Your task: Using the entries below, give the count of lines that hold "pink". Say nothing besides the number.

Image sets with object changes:
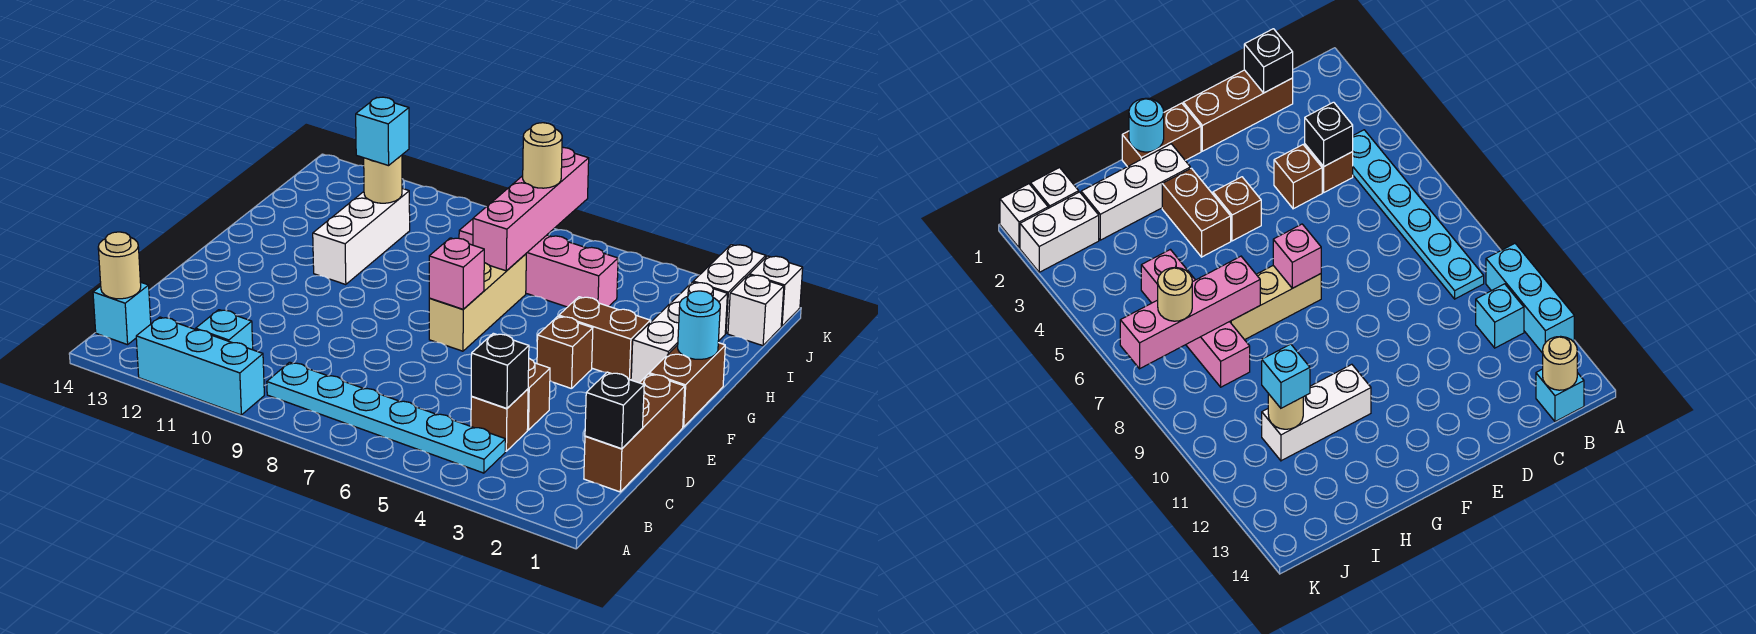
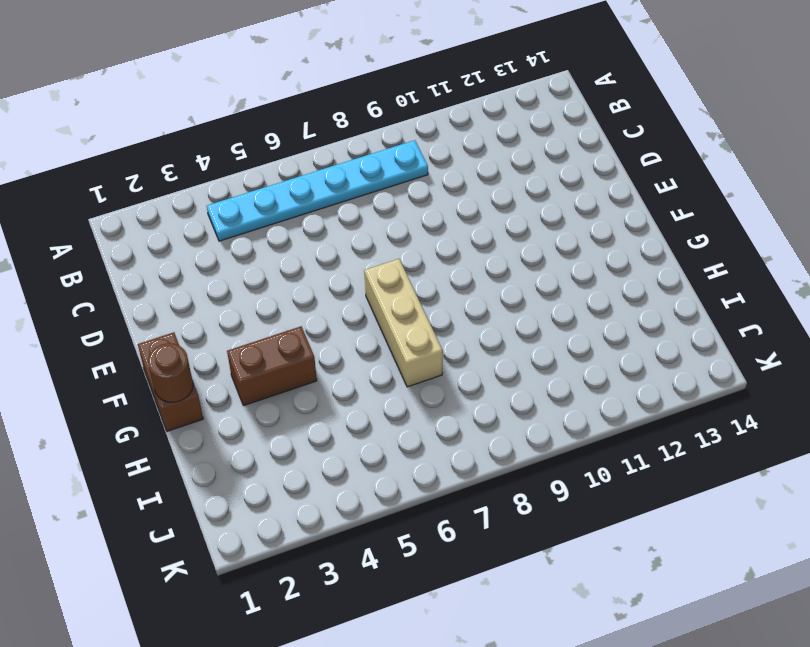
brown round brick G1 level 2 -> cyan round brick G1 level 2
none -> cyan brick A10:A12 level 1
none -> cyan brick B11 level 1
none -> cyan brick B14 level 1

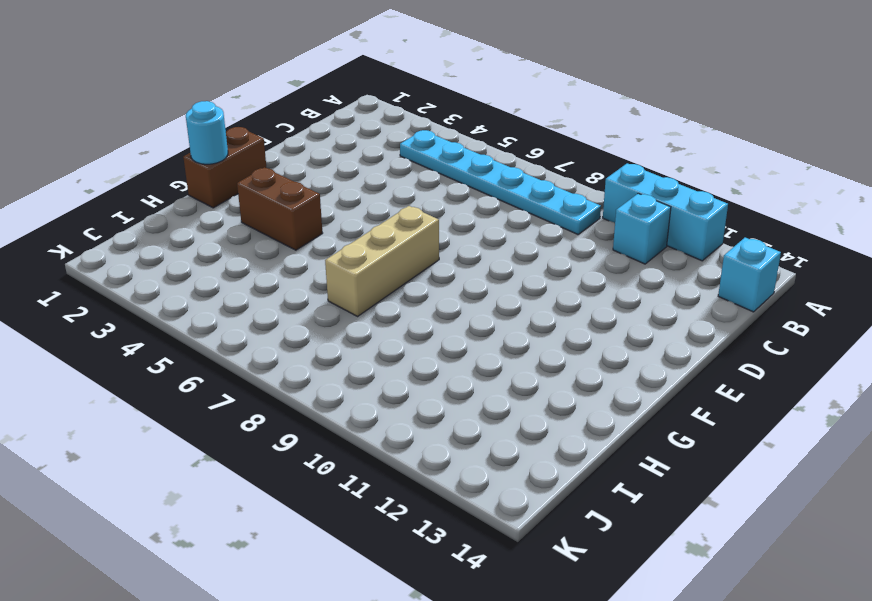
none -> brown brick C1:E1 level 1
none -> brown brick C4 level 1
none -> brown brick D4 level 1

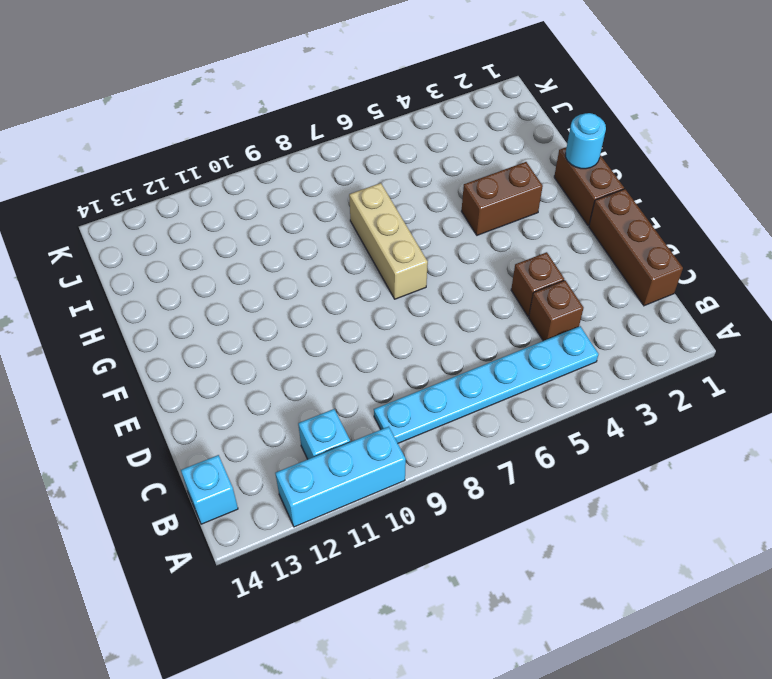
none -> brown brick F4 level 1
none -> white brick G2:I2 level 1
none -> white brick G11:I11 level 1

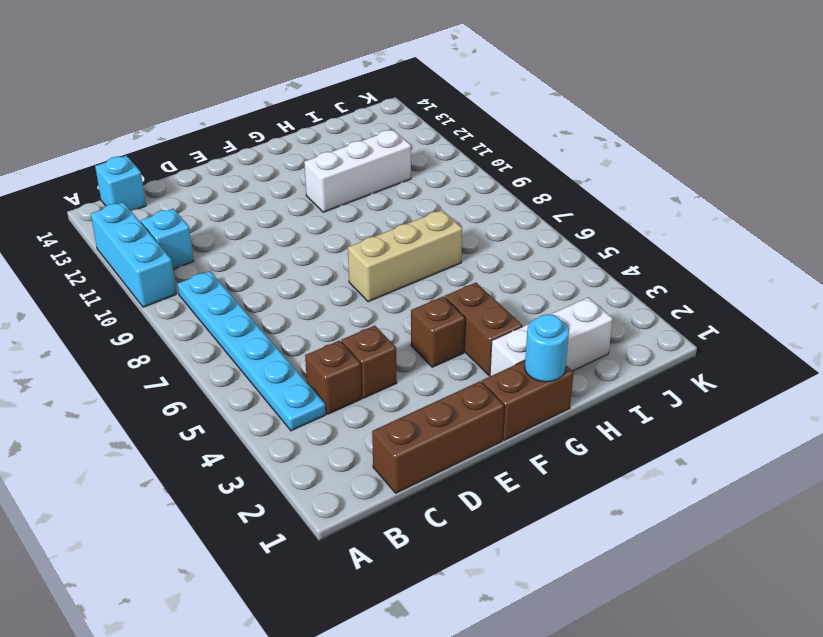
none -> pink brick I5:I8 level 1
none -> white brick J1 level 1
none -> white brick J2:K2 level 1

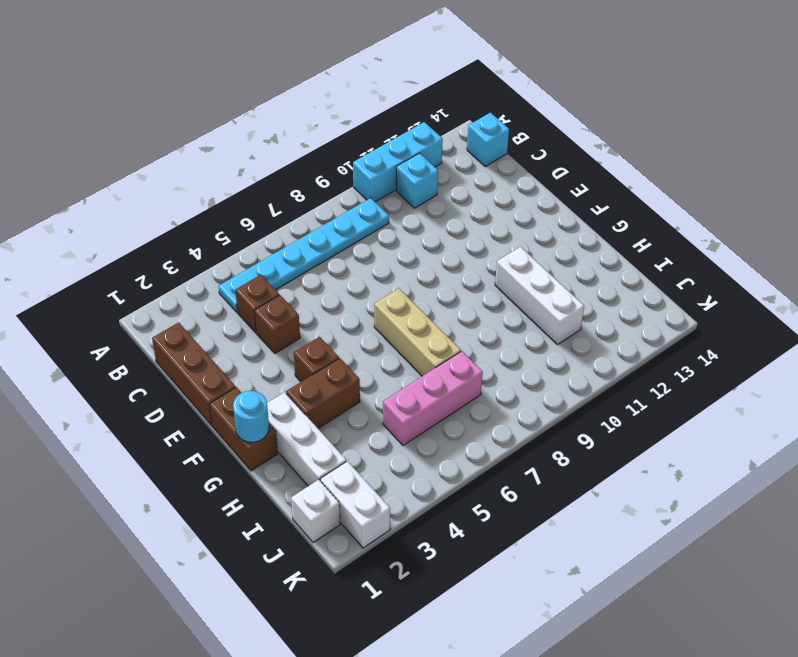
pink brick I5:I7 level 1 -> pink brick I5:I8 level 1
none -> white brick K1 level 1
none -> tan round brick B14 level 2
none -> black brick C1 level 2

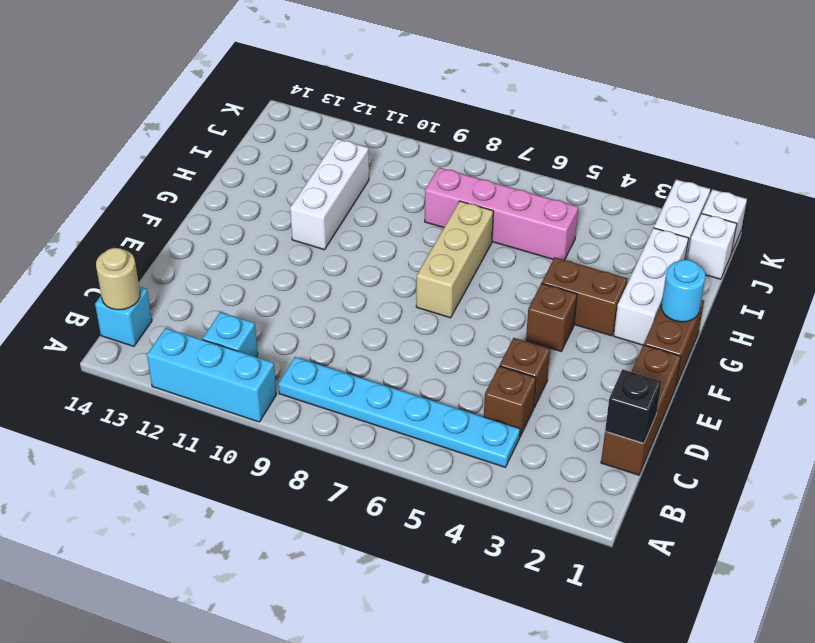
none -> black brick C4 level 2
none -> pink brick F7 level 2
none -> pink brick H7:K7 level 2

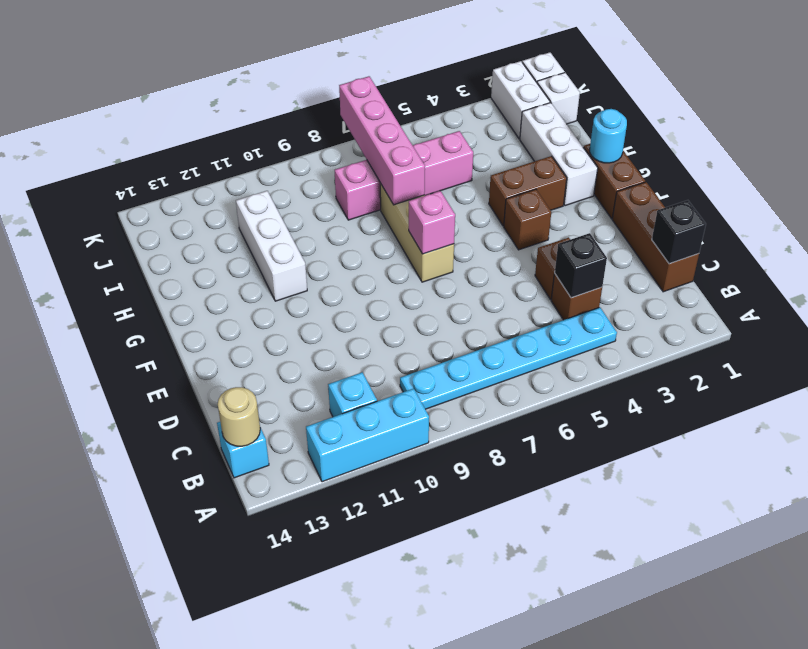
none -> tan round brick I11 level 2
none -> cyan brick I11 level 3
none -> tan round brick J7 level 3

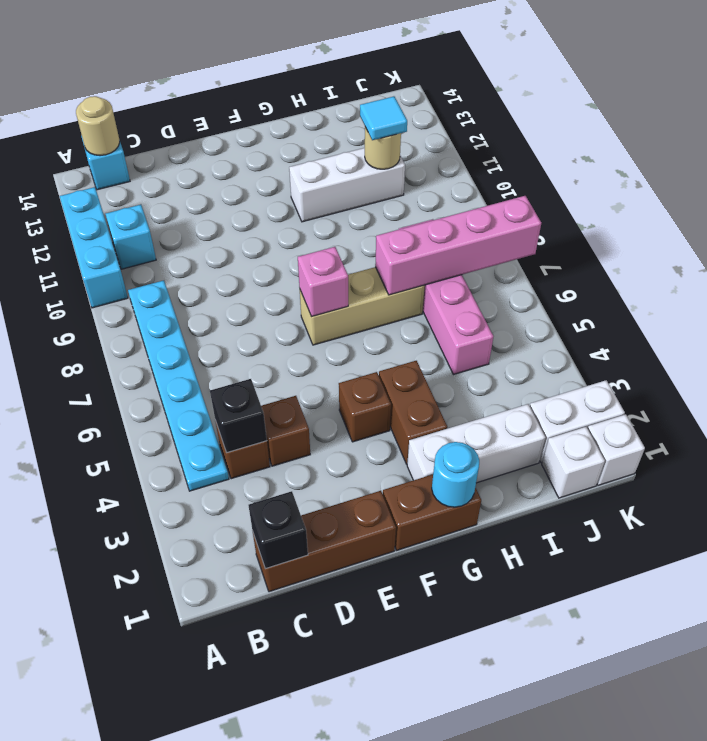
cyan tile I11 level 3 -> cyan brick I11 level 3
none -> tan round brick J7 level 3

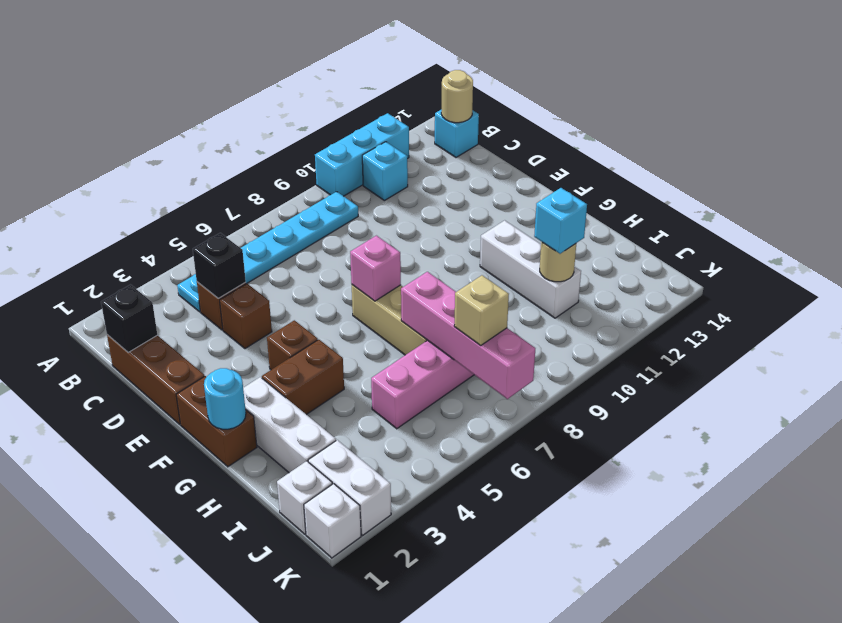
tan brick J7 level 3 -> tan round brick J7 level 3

Response to the exercise: 4